>>>

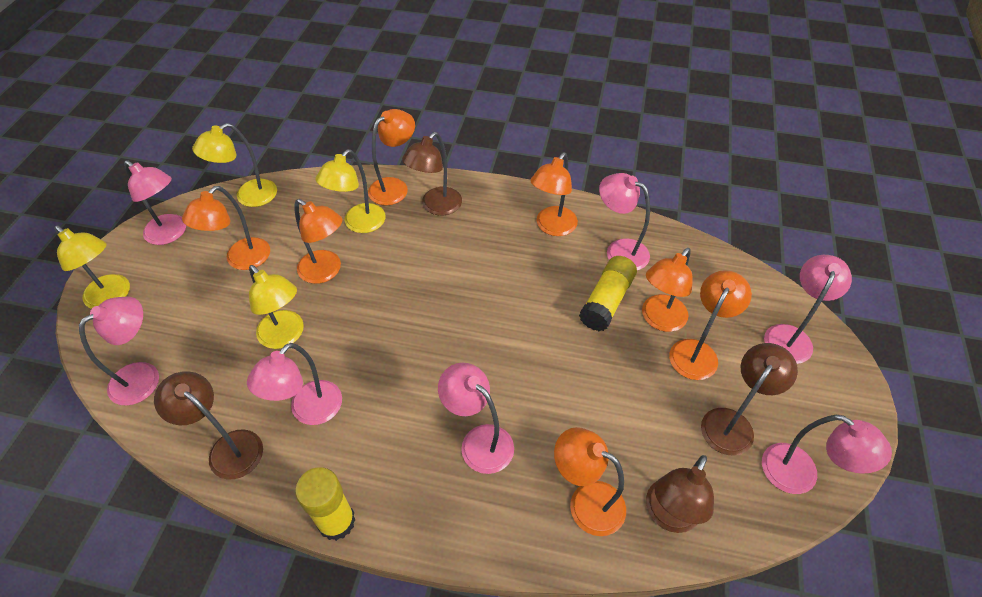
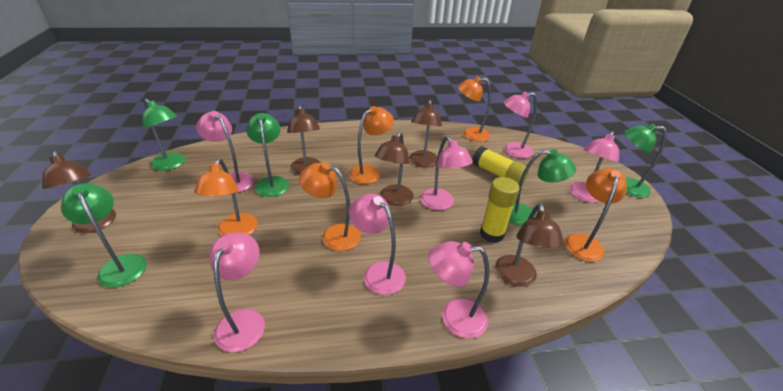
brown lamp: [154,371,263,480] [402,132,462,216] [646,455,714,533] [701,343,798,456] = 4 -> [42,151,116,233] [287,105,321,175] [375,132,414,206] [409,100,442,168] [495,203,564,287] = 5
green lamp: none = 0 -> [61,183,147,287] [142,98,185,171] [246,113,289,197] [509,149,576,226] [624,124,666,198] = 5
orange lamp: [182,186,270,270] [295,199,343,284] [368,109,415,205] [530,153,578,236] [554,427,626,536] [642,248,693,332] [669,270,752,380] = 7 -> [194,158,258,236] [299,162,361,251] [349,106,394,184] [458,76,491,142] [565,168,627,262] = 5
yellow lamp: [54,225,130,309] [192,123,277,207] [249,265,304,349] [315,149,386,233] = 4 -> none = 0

<<<
>>>

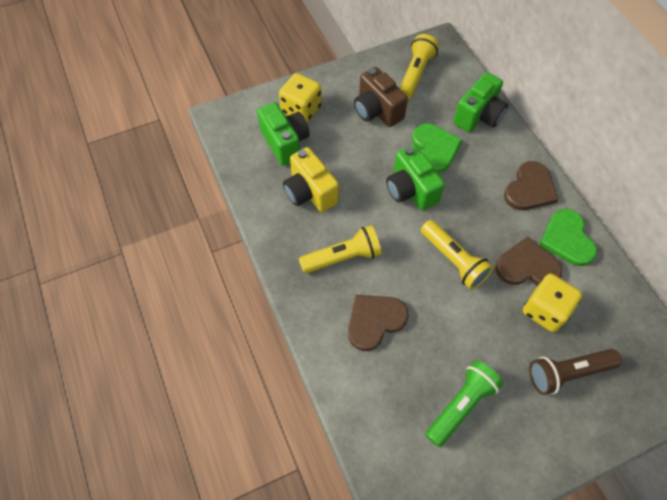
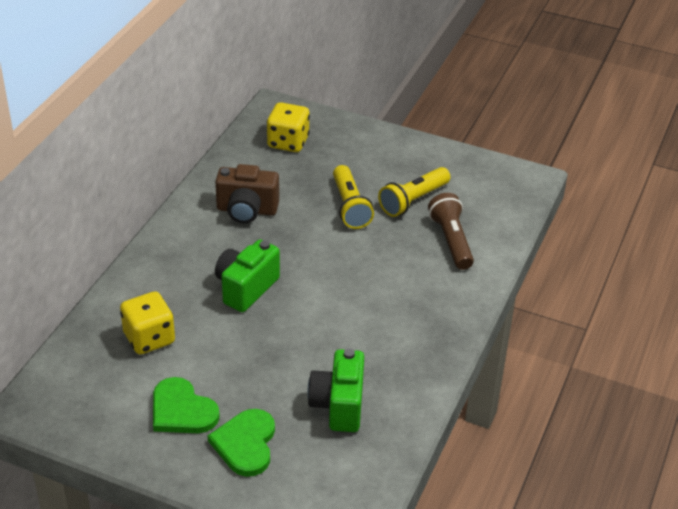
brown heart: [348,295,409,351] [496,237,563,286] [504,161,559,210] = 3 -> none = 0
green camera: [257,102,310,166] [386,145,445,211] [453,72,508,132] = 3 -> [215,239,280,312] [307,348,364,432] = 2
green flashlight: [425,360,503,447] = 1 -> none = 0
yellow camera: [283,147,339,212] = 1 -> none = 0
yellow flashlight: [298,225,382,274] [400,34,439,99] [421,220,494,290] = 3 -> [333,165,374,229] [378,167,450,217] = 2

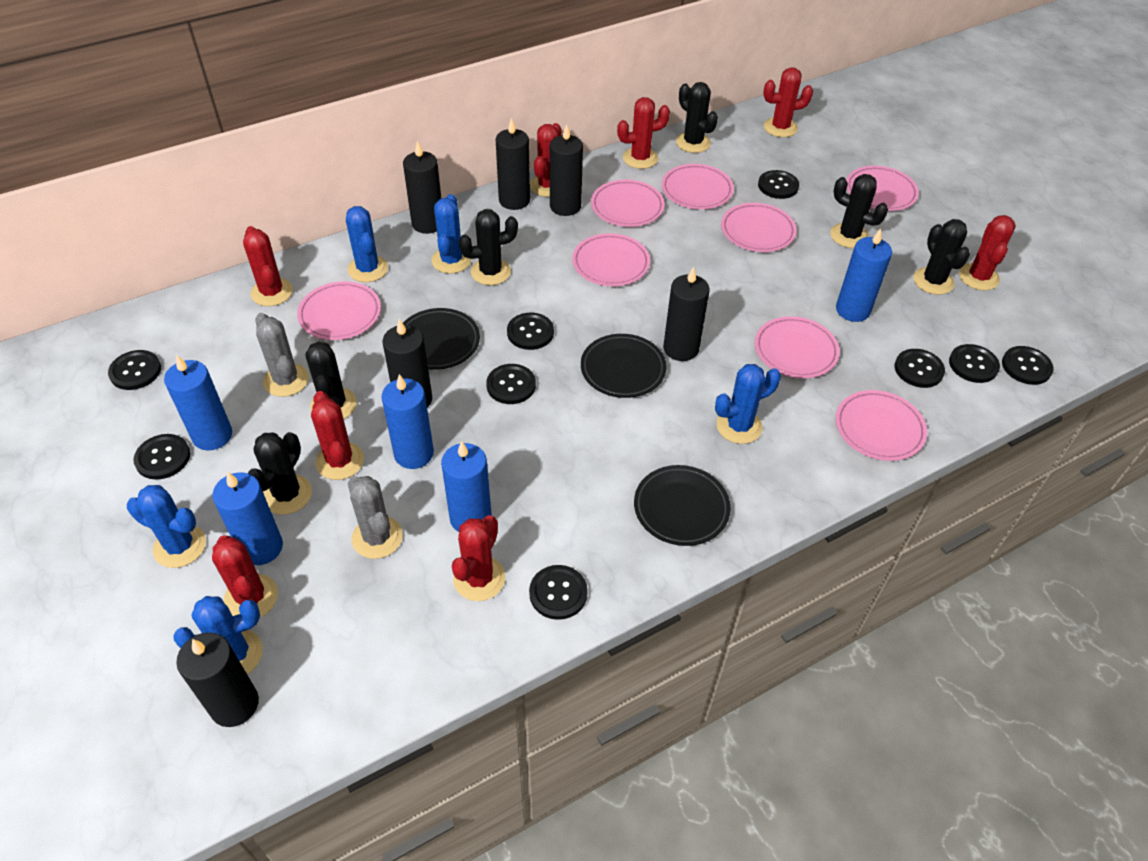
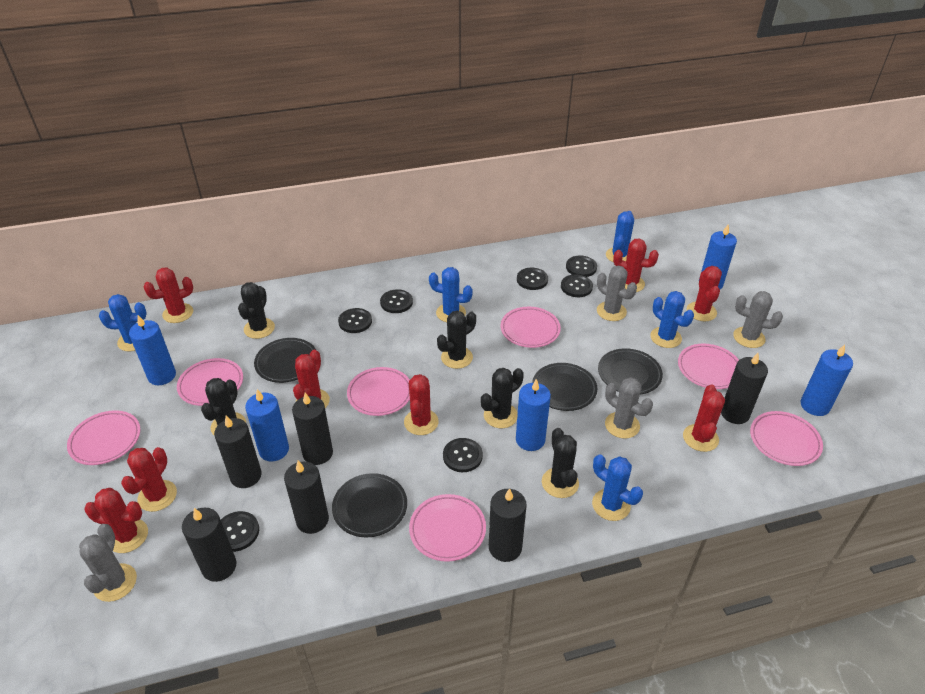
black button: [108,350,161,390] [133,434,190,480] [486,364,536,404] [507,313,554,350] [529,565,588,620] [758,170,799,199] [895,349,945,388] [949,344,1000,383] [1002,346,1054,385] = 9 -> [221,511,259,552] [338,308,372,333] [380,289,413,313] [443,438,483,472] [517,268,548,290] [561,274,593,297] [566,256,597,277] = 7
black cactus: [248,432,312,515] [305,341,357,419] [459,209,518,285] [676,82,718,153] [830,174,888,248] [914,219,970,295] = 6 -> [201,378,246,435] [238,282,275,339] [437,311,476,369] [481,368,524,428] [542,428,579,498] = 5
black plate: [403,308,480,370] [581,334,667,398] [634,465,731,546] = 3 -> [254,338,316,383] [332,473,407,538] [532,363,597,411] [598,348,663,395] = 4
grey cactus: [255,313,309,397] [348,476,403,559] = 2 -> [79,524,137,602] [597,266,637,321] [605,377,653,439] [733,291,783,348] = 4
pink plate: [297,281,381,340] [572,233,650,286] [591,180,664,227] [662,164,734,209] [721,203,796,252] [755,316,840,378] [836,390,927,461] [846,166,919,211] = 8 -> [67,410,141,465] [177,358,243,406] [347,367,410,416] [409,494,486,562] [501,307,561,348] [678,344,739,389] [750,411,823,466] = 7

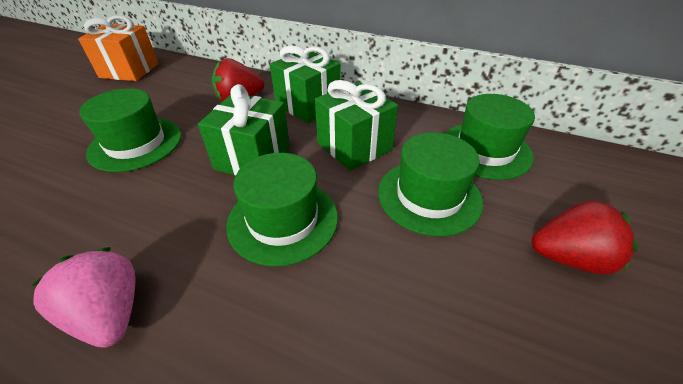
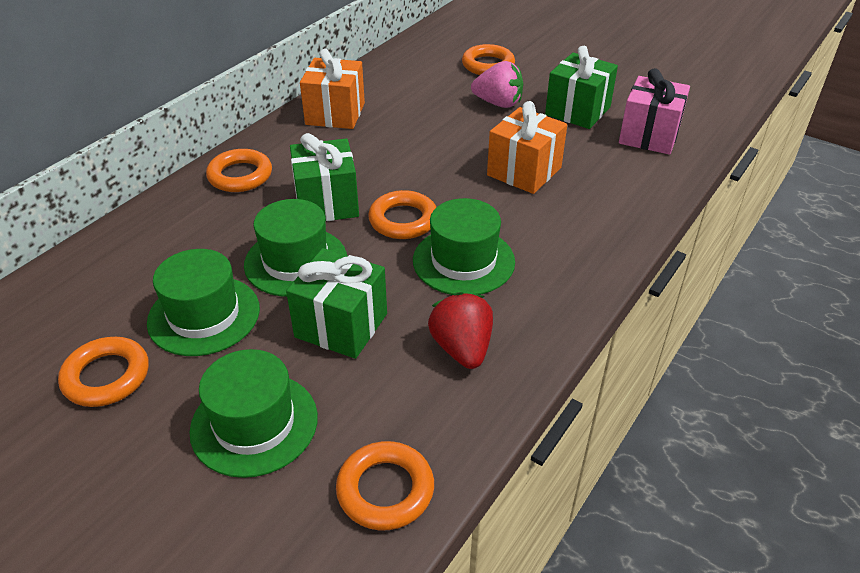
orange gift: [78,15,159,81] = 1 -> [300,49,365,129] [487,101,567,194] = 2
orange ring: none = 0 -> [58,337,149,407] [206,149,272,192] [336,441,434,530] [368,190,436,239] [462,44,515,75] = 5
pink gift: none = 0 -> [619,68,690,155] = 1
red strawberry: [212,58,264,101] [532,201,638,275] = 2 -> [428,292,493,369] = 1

<<<
>>>

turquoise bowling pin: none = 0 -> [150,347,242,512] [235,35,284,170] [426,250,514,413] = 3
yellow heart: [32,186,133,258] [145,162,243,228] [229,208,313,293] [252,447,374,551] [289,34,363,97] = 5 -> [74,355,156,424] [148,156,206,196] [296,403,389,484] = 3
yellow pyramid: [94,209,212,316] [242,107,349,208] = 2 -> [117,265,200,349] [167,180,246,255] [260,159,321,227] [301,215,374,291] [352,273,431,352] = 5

<<<

As the answer, set down only the lines from the data above between the one holding "orange gift: [78,15,159,81]" and the one holding "pink gift: none = 0 -> [619,68,690,155] = 1", inclusive, exactly as they read.

OUTPUT FOR THIS TASK →
orange gift: [78,15,159,81] = 1 -> [300,49,365,129] [487,101,567,194] = 2
orange ring: none = 0 -> [58,337,149,407] [206,149,272,192] [336,441,434,530] [368,190,436,239] [462,44,515,75] = 5
pink gift: none = 0 -> [619,68,690,155] = 1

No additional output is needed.